*** Supplied material ***

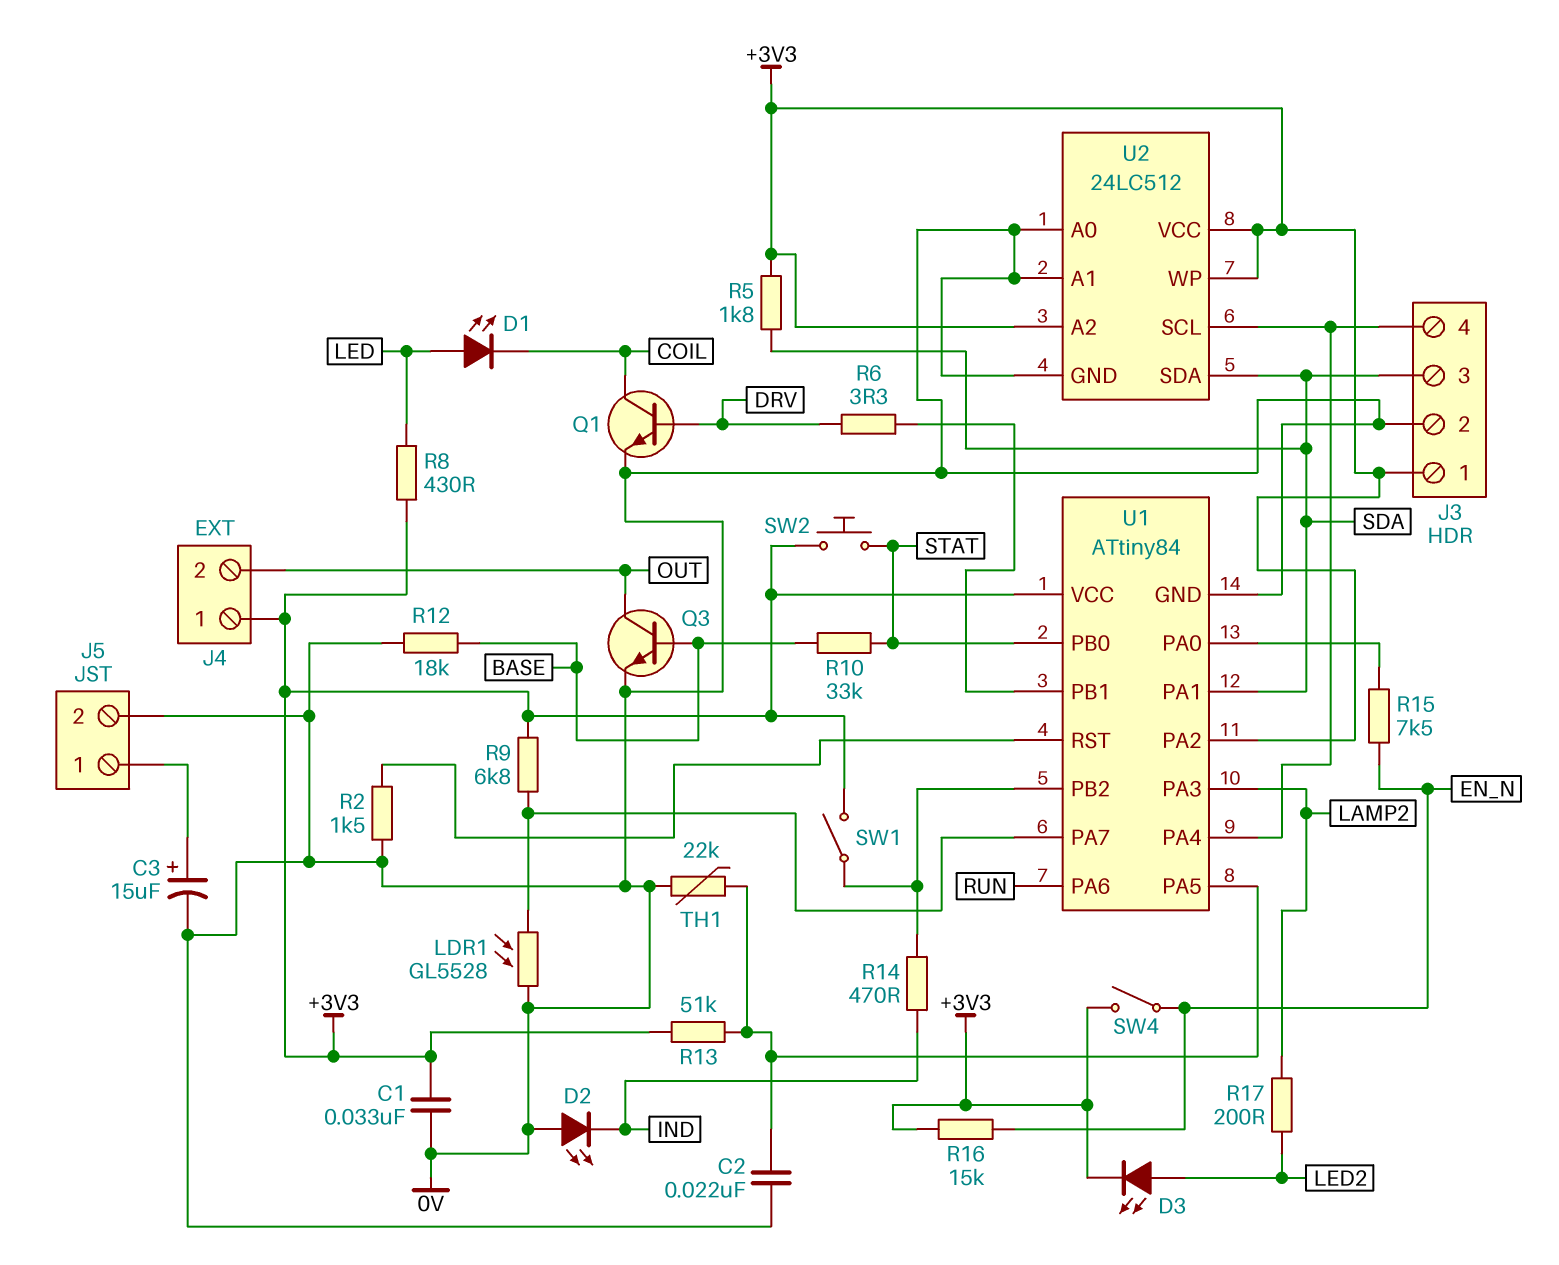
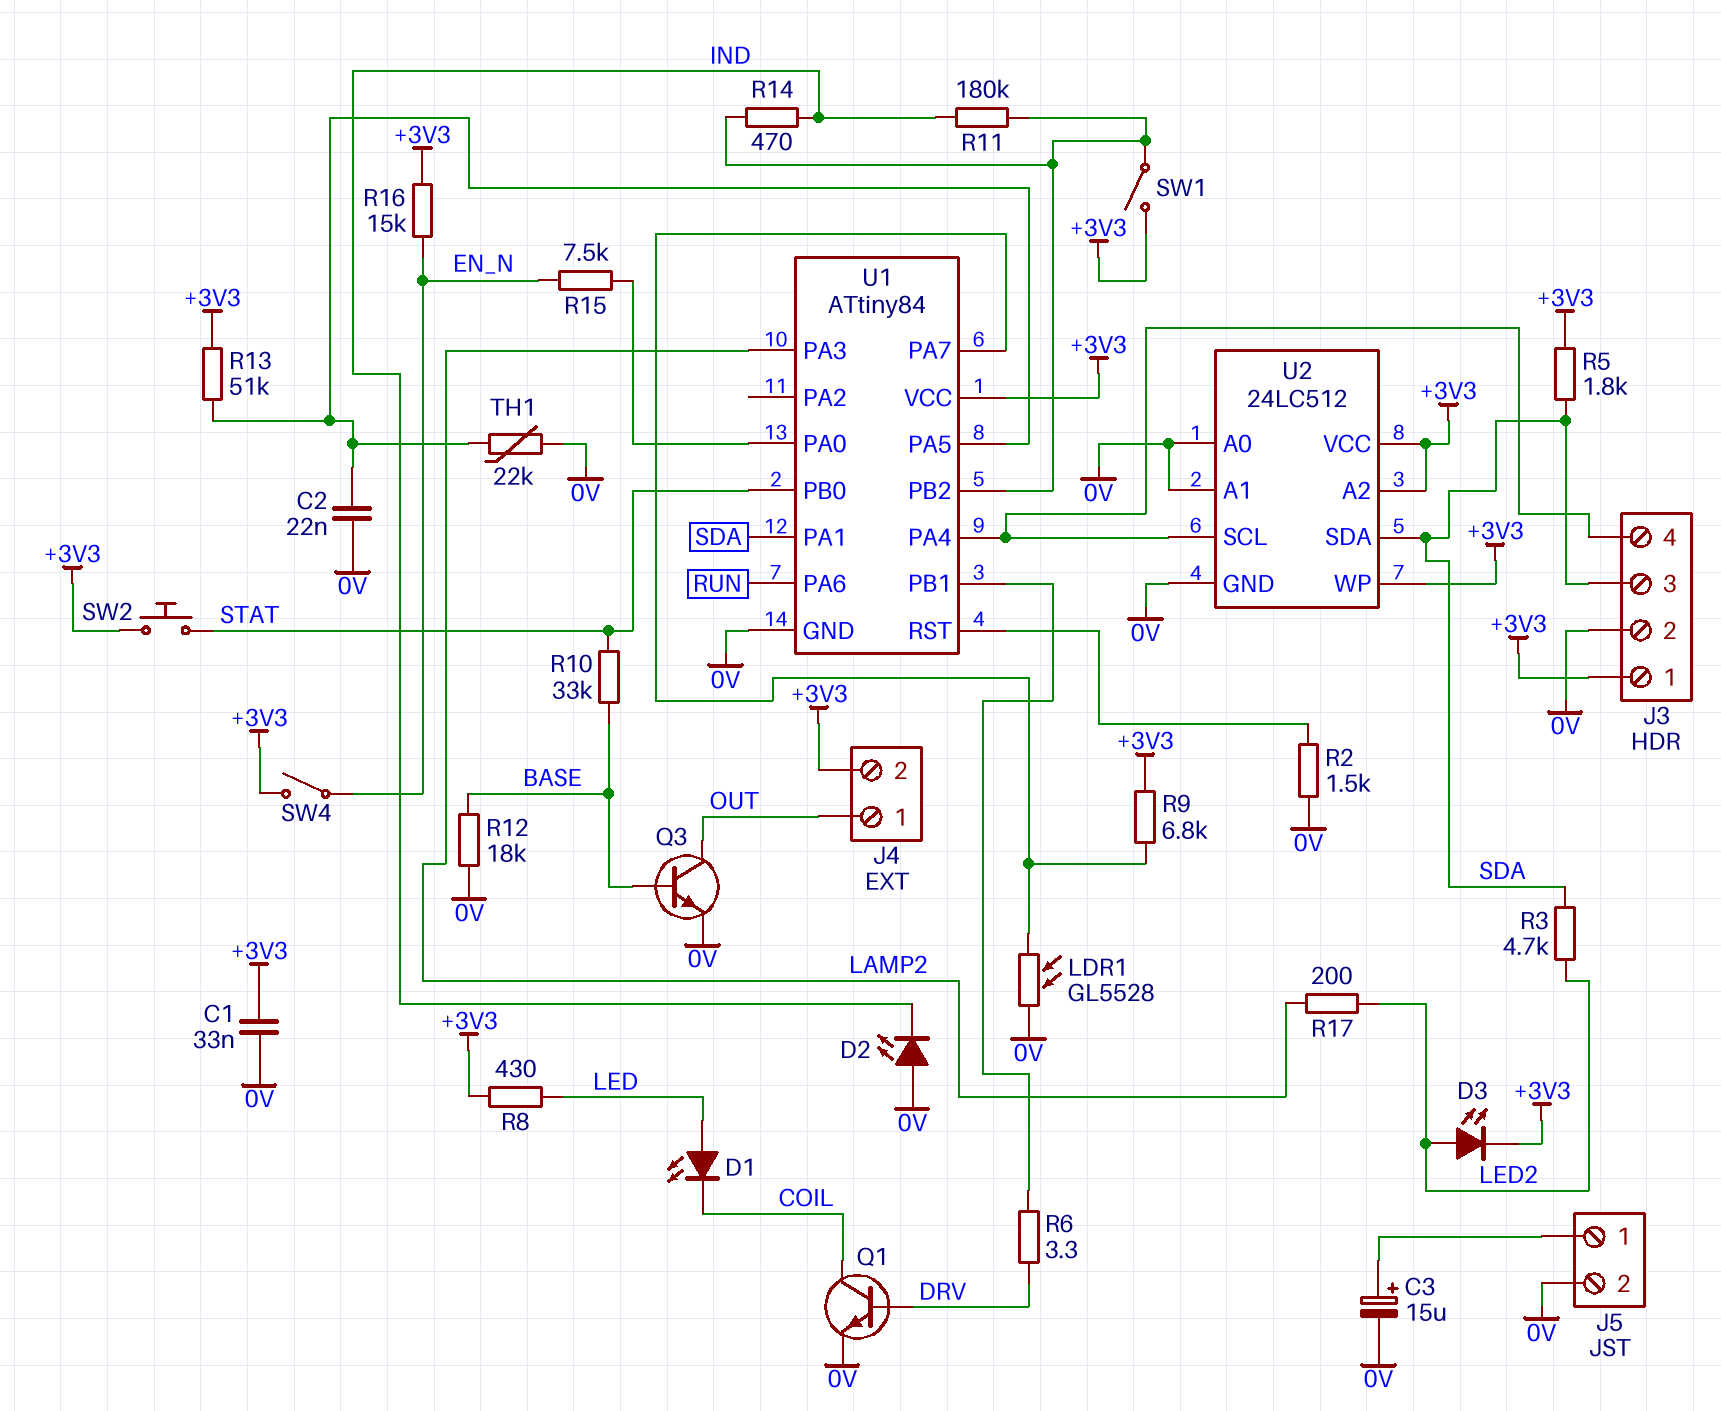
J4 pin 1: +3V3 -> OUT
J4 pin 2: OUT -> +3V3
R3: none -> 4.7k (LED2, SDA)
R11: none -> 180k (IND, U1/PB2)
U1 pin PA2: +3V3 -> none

*** End of Supplied material ***

■ **Prompt**
Without the pictures, write out every entry exactly as it appears.

■ **Response to this task**
J4 pin 1: +3V3 -> OUT
J4 pin 2: OUT -> +3V3
R3: none -> 4.7k (LED2, SDA)
R11: none -> 180k (IND, U1/PB2)
U1 pin PA2: +3V3 -> none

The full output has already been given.